▸ Required work
Extract the lines that carry the string "mouse" from the listing.
------------------------
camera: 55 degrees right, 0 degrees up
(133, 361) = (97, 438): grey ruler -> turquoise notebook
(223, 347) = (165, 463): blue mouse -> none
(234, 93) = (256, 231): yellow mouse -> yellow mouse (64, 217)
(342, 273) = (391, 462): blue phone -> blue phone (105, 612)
------------------------
▸ Response for this exercise
(223, 347) = (165, 463): blue mouse -> none
(234, 93) = (256, 231): yellow mouse -> yellow mouse (64, 217)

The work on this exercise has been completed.